Short exercise
Change every "counterclockwise" in the material below to "anticlockwise", and leave everything else as it is.

Stored records

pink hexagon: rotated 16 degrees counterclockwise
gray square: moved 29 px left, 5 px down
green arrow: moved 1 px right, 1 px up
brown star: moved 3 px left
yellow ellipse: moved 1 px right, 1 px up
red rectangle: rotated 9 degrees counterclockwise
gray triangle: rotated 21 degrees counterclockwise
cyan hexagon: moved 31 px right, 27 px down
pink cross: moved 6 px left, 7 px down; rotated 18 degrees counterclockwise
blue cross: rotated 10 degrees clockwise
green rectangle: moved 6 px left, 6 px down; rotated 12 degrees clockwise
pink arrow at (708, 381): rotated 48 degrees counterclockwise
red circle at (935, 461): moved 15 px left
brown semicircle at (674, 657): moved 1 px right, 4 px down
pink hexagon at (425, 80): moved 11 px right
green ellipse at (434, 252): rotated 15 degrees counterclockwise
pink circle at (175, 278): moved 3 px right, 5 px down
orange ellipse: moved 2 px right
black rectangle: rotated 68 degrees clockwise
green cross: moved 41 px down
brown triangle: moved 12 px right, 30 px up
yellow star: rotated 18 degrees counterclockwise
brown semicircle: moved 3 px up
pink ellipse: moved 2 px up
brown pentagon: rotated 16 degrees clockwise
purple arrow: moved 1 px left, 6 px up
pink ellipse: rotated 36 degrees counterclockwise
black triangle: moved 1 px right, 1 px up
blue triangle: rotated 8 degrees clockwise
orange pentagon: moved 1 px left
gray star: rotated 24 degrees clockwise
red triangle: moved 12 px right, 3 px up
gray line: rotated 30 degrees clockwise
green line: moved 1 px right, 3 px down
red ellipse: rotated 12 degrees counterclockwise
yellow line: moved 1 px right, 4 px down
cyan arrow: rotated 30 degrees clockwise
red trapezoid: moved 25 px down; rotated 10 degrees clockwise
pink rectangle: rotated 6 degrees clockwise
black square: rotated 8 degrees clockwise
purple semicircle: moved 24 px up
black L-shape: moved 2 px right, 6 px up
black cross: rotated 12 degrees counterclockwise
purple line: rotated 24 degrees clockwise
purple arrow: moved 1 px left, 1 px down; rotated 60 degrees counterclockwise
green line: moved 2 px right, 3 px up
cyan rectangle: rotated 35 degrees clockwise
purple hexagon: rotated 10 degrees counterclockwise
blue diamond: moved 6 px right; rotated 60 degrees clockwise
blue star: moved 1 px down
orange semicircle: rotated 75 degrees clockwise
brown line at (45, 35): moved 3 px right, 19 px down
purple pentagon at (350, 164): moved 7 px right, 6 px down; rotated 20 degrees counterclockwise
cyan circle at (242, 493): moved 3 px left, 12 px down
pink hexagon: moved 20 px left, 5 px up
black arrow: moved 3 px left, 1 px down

Worked answer
pink hexagon: rotated 16 degrees anticlockwise
gray square: moved 29 px left, 5 px down
green arrow: moved 1 px right, 1 px up
brown star: moved 3 px left
yellow ellipse: moved 1 px right, 1 px up
red rectangle: rotated 9 degrees anticlockwise
gray triangle: rotated 21 degrees anticlockwise
cyan hexagon: moved 31 px right, 27 px down
pink cross: moved 6 px left, 7 px down; rotated 18 degrees anticlockwise
blue cross: rotated 10 degrees clockwise
green rectangle: moved 6 px left, 6 px down; rotated 12 degrees clockwise
pink arrow at (708, 381): rotated 48 degrees anticlockwise
red circle at (935, 461): moved 15 px left
brown semicircle at (674, 657): moved 1 px right, 4 px down
pink hexagon at (425, 80): moved 11 px right
green ellipse at (434, 252): rotated 15 degrees anticlockwise
pink circle at (175, 278): moved 3 px right, 5 px down
orange ellipse: moved 2 px right
black rectangle: rotated 68 degrees clockwise
green cross: moved 41 px down
brown triangle: moved 12 px right, 30 px up
yellow star: rotated 18 degrees anticlockwise
brown semicircle: moved 3 px up
pink ellipse: moved 2 px up
brown pentagon: rotated 16 degrees clockwise
purple arrow: moved 1 px left, 6 px up
pink ellipse: rotated 36 degrees anticlockwise
black triangle: moved 1 px right, 1 px up
blue triangle: rotated 8 degrees clockwise
orange pentagon: moved 1 px left
gray star: rotated 24 degrees clockwise
red triangle: moved 12 px right, 3 px up
gray line: rotated 30 degrees clockwise
green line: moved 1 px right, 3 px down
red ellipse: rotated 12 degrees anticlockwise
yellow line: moved 1 px right, 4 px down
cyan arrow: rotated 30 degrees clockwise
red trapezoid: moved 25 px down; rotated 10 degrees clockwise
pink rectangle: rotated 6 degrees clockwise
black square: rotated 8 degrees clockwise
purple semicircle: moved 24 px up
black L-shape: moved 2 px right, 6 px up
black cross: rotated 12 degrees anticlockwise
purple line: rotated 24 degrees clockwise
purple arrow: moved 1 px left, 1 px down; rotated 60 degrees anticlockwise
green line: moved 2 px right, 3 px up
cyan rectangle: rotated 35 degrees clockwise
purple hexagon: rotated 10 degrees anticlockwise
blue diamond: moved 6 px right; rotated 60 degrees clockwise
blue star: moved 1 px down
orange semicircle: rotated 75 degrees clockwise
brown line at (45, 35): moved 3 px right, 19 px down
purple pentagon at (350, 164): moved 7 px right, 6 px down; rotated 20 degrees anticlockwise
cyan circle at (242, 493): moved 3 px left, 12 px down
pink hexagon: moved 20 px left, 5 px up
black arrow: moved 3 px left, 1 px down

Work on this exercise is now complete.